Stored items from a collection
========================================

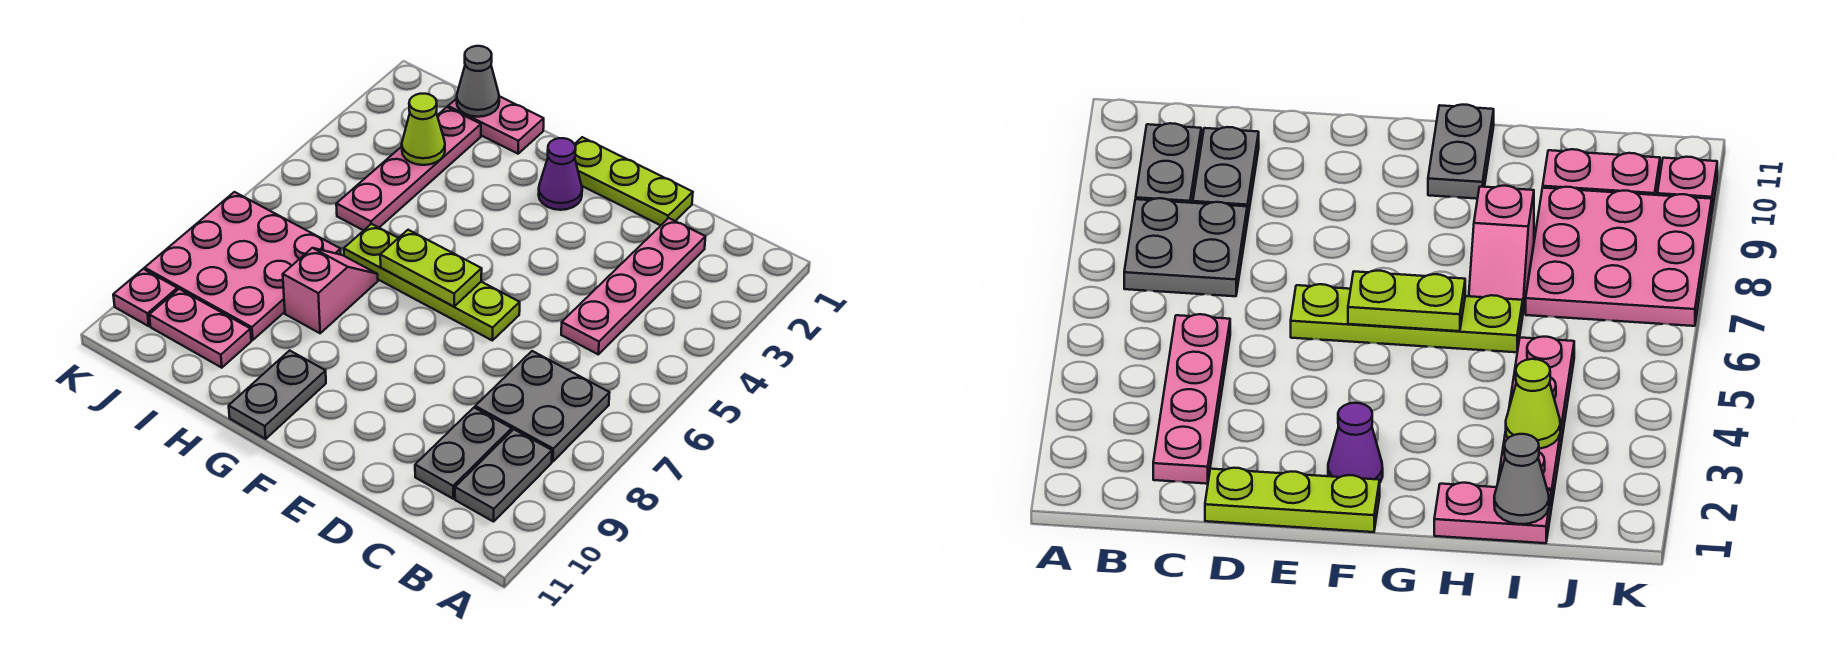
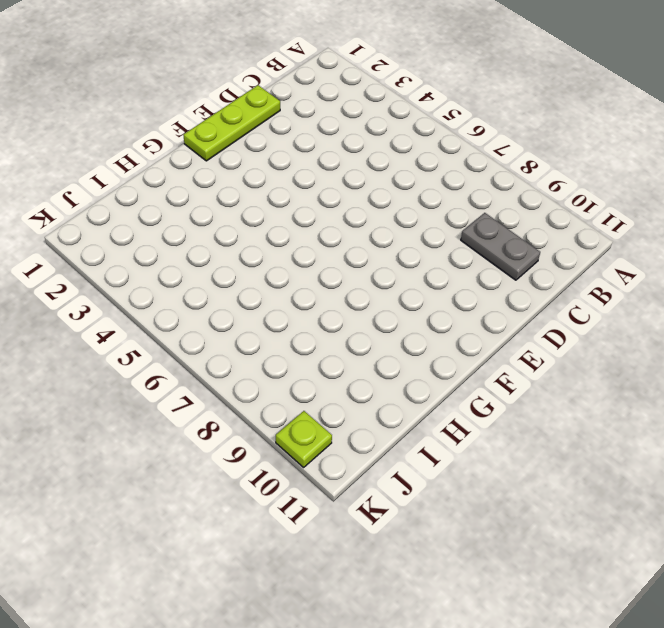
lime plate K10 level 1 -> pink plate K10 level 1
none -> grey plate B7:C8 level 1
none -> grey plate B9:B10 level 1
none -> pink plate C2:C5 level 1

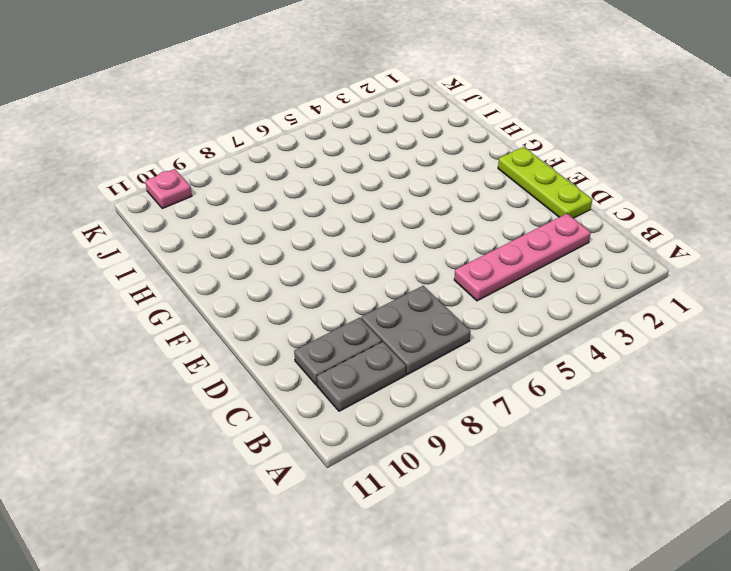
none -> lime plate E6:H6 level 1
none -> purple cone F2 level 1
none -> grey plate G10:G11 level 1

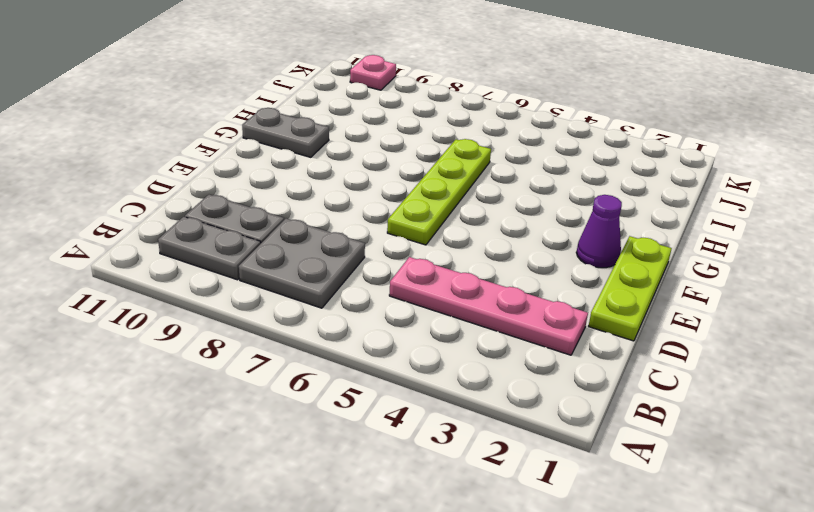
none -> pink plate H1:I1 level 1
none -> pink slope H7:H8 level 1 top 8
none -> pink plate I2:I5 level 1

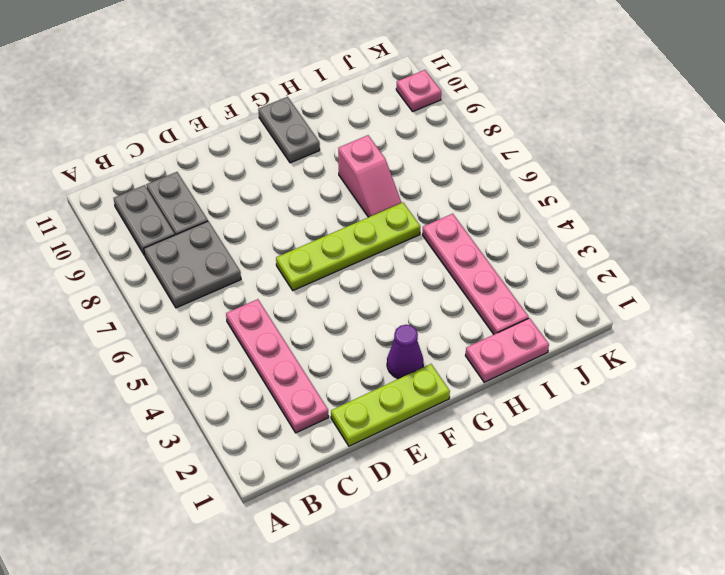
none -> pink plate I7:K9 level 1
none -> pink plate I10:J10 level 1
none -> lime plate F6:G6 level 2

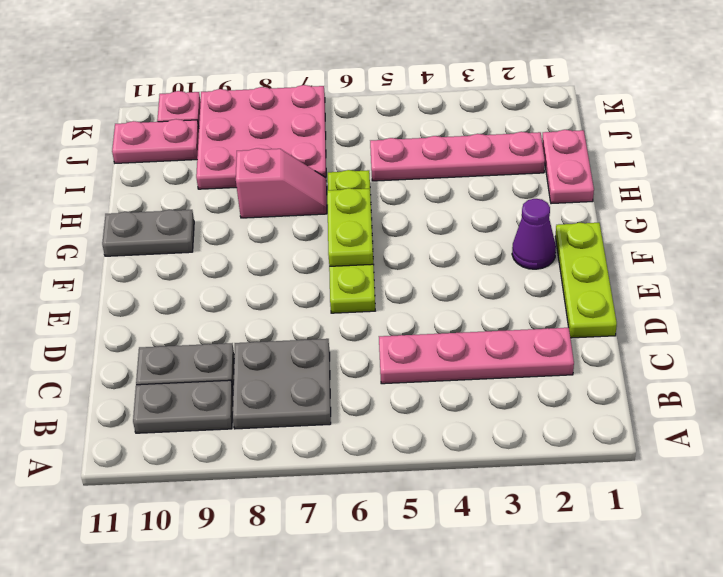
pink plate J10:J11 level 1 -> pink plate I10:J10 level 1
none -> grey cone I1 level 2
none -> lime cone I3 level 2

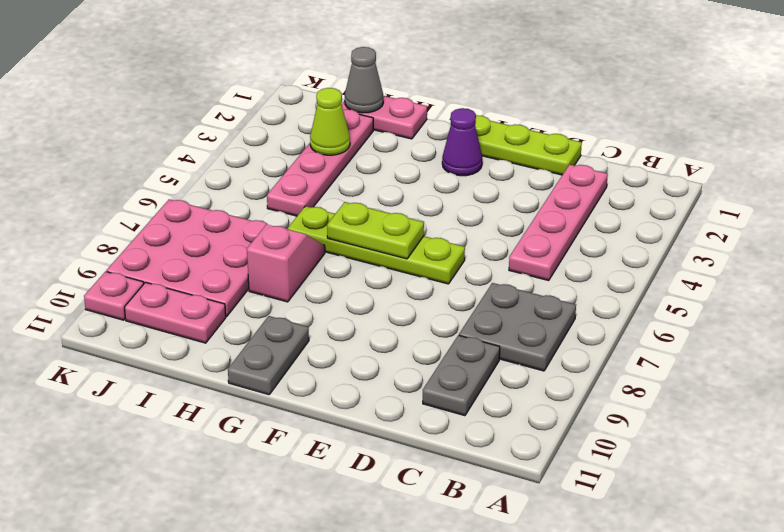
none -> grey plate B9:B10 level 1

========================================

### Your instructions:
Restate the entries verbatim, without pictures.

### Answer below:
lime plate K10 level 1 -> pink plate K10 level 1
none -> grey plate B7:C8 level 1
none -> grey plate B9:B10 level 1
none -> pink plate C2:C5 level 1

none -> lime plate E6:H6 level 1
none -> purple cone F2 level 1
none -> grey plate G10:G11 level 1

none -> pink plate H1:I1 level 1
none -> pink slope H7:H8 level 1 top 8
none -> pink plate I2:I5 level 1

none -> pink plate I7:K9 level 1
none -> pink plate I10:J10 level 1
none -> lime plate F6:G6 level 2

pink plate J10:J11 level 1 -> pink plate I10:J10 level 1
none -> grey cone I1 level 2
none -> lime cone I3 level 2

none -> grey plate B9:B10 level 1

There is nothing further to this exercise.